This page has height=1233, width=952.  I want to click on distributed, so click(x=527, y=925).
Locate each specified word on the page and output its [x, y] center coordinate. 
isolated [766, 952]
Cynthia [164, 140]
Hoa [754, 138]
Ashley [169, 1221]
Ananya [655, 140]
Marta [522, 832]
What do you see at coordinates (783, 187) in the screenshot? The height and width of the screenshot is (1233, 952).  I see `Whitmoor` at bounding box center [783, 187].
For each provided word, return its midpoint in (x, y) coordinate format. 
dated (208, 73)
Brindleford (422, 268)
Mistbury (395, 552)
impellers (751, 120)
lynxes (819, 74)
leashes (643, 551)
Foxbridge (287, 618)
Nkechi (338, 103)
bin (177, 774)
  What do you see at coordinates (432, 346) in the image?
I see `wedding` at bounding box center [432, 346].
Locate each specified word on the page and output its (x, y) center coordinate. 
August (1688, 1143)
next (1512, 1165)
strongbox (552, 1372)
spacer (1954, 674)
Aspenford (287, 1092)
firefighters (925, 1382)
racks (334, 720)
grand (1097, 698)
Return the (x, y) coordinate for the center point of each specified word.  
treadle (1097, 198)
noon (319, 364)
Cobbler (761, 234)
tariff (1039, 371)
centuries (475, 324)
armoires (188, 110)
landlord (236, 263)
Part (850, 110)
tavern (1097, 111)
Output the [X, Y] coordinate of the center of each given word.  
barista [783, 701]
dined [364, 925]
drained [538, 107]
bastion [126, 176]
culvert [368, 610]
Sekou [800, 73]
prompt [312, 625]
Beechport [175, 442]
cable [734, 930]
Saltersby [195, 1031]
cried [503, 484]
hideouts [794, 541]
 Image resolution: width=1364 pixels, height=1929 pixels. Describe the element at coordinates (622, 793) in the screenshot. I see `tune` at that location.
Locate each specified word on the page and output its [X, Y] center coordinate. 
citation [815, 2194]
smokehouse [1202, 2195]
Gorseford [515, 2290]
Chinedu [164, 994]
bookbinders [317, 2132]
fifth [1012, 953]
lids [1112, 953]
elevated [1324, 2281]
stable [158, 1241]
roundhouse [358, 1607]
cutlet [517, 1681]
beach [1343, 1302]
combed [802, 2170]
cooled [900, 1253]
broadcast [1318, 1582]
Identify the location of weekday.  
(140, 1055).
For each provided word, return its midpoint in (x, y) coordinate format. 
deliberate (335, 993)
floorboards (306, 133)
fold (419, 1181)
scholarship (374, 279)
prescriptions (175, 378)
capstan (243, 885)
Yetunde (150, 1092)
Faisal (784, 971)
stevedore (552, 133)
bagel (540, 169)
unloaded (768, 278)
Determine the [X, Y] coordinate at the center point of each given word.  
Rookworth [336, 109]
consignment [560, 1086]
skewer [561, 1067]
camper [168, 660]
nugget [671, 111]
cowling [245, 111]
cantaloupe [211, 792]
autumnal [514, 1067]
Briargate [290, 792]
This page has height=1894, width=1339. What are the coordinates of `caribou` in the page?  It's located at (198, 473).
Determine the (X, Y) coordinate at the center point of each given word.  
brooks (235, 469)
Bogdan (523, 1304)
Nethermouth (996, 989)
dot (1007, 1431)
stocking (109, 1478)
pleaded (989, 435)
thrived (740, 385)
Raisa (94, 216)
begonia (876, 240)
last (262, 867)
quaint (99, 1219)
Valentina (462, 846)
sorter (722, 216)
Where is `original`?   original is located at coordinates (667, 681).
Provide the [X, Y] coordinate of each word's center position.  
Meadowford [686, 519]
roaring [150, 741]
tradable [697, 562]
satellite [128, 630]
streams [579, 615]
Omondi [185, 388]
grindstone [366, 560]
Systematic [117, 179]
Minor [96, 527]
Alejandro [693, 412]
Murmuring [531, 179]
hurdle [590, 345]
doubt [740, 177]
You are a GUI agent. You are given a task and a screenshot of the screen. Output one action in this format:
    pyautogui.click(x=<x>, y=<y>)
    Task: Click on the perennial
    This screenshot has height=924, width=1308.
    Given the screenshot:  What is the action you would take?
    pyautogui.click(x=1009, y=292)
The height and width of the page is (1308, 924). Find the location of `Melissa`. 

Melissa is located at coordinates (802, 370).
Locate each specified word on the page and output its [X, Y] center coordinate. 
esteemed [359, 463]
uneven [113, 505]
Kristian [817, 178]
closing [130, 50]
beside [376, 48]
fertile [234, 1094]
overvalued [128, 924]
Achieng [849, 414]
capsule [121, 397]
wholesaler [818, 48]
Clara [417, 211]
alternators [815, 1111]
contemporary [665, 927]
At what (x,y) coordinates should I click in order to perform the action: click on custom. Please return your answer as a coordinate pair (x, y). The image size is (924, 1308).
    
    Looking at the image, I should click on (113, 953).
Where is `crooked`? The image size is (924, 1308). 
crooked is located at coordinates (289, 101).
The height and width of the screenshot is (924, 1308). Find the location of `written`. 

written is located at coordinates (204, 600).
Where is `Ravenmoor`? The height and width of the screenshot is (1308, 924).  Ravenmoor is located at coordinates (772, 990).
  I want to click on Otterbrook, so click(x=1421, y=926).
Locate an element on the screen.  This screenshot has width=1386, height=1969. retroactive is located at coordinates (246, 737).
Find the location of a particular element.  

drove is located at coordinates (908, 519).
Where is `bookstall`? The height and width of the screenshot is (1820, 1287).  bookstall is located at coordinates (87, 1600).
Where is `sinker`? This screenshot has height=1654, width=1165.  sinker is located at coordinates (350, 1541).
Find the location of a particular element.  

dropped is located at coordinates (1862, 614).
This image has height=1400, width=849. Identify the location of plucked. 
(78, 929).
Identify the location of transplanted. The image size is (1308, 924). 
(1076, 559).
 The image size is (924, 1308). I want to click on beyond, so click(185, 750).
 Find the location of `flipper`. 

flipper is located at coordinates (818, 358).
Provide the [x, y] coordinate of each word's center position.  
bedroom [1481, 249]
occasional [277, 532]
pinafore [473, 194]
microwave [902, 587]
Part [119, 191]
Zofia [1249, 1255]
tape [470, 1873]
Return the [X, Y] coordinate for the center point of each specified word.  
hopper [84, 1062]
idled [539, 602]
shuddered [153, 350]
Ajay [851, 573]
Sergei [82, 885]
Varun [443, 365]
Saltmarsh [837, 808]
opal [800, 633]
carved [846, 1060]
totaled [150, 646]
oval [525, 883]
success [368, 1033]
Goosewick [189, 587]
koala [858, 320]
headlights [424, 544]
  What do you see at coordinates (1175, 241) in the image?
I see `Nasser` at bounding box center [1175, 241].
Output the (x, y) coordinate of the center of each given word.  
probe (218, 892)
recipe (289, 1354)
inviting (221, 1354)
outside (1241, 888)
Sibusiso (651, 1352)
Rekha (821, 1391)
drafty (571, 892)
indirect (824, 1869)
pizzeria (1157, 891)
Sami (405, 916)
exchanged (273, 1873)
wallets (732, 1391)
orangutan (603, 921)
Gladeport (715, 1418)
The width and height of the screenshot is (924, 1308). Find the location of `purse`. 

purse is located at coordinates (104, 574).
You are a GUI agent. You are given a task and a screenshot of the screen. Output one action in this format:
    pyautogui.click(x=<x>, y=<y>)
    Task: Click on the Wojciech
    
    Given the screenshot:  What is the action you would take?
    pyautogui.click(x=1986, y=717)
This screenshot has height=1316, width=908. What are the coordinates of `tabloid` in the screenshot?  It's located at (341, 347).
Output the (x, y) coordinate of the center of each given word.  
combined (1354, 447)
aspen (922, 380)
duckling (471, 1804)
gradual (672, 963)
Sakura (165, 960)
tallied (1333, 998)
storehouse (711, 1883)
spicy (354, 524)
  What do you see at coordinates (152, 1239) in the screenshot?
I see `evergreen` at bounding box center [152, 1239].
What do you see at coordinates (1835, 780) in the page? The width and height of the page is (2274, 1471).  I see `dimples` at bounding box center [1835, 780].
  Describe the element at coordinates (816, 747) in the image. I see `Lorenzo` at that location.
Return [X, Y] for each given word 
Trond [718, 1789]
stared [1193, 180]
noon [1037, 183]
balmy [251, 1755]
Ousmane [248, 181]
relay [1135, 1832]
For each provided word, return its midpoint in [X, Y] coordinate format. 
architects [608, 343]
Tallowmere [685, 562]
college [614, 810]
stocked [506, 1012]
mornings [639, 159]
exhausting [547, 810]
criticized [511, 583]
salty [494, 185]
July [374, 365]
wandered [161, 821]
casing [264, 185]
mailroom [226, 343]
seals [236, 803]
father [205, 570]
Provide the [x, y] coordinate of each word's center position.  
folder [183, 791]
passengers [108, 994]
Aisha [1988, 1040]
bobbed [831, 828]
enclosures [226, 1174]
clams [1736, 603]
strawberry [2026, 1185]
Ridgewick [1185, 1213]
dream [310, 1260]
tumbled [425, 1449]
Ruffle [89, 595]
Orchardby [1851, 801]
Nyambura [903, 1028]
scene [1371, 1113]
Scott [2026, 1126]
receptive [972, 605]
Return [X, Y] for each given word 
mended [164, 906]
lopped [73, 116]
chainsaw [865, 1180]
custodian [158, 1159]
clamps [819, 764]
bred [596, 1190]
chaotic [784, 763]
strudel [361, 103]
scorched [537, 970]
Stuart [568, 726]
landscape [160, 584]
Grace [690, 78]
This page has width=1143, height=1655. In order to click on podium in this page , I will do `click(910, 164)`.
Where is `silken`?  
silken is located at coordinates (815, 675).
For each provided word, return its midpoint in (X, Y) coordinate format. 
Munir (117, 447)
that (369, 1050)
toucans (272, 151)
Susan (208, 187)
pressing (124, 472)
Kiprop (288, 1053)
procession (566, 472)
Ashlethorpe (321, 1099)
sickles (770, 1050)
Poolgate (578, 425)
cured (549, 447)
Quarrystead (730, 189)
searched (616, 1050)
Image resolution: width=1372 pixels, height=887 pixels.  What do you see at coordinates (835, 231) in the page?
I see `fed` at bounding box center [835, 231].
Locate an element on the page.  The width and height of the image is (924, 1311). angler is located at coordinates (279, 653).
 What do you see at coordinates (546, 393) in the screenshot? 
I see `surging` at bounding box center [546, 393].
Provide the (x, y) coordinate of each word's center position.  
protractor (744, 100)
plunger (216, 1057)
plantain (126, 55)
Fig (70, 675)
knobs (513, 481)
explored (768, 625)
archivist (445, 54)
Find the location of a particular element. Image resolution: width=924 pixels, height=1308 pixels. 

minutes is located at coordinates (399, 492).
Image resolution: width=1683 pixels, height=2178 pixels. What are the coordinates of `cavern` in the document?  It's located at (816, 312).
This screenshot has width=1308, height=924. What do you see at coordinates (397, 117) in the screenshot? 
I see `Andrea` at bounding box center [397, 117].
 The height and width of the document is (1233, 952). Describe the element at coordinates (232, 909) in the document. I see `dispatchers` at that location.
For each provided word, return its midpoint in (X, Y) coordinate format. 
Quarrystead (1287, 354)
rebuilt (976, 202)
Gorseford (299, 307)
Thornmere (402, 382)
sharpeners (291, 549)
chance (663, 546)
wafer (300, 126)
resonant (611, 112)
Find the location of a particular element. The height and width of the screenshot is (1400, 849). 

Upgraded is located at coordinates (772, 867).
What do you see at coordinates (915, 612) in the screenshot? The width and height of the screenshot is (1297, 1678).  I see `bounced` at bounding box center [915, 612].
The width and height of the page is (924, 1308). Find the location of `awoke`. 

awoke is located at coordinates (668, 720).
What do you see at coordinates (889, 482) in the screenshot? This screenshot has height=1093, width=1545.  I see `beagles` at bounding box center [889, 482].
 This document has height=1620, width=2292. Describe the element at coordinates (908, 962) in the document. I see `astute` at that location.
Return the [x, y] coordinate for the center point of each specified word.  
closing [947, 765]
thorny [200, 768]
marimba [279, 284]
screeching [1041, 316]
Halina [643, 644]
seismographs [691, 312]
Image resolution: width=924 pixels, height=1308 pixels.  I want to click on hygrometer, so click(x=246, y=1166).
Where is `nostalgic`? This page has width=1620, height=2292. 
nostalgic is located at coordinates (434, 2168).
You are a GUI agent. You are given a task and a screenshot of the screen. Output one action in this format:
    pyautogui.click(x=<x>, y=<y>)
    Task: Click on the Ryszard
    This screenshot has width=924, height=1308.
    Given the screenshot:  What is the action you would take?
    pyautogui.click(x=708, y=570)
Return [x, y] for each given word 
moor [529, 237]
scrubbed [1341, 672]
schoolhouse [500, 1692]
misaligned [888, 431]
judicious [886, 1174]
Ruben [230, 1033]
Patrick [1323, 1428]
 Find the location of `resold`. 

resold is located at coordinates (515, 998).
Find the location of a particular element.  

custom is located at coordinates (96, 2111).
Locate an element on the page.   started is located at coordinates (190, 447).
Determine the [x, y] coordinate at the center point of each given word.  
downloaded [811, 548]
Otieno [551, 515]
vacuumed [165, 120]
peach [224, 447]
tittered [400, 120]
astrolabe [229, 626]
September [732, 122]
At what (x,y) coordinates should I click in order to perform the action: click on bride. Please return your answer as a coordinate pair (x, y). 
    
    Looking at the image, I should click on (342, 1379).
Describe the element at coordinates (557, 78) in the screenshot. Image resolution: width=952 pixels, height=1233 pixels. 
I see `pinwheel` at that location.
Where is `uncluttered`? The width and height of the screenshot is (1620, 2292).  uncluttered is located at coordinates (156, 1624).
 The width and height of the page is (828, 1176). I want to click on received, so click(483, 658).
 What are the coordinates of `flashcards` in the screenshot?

★ ★ ★ ★ ★ ★ ★

> **Aim**: Which lines in the records above contain the word "awoke"? List each of those lines in full.

> **Output of the exercise**:
The width and height of the page is (924, 1308). Find the location of `awoke`. 
awoke is located at coordinates (668, 720).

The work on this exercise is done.